Task requirements
Below are the records; tally the lines that include "none" and report only the total.

Provided data
▬▬▬▬▬▬▬▬▬▬
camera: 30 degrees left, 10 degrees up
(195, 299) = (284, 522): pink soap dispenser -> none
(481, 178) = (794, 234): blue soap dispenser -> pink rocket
▬▬▬▬▬▬▬▬▬▬
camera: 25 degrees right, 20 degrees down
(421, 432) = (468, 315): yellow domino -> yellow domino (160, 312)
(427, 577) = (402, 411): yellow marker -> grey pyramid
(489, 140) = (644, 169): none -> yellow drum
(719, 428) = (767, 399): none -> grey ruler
▬▬▬▬▬▬▬▬▬▬
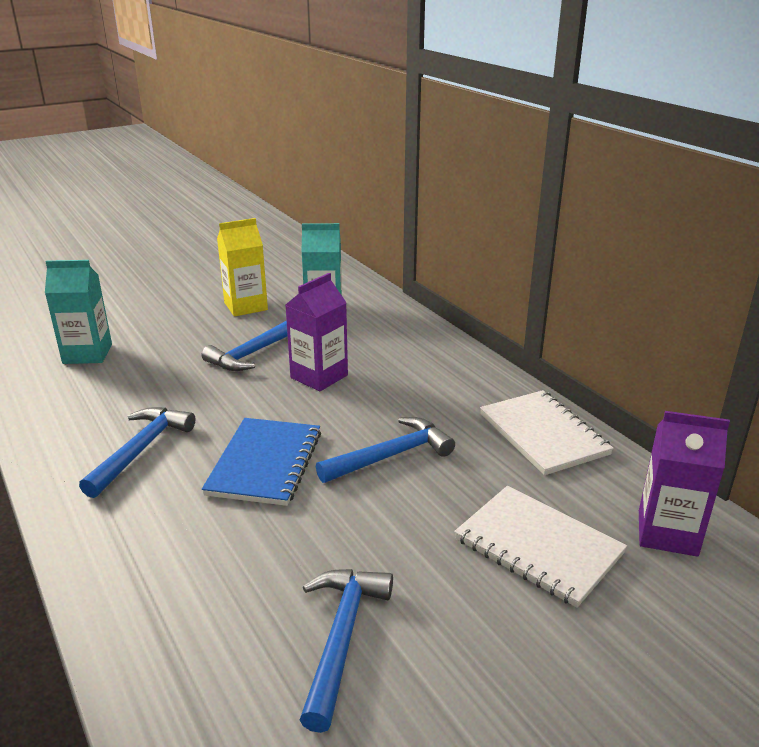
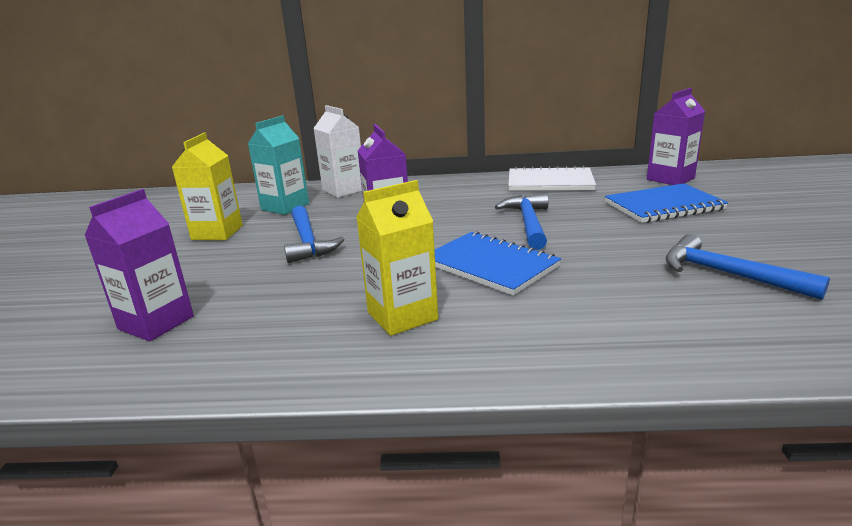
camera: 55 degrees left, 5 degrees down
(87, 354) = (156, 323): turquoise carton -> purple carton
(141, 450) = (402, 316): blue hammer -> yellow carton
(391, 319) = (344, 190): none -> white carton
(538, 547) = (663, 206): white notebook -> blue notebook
▬▬▬▬▬▬▬▬▬▬
Solution to this problem
4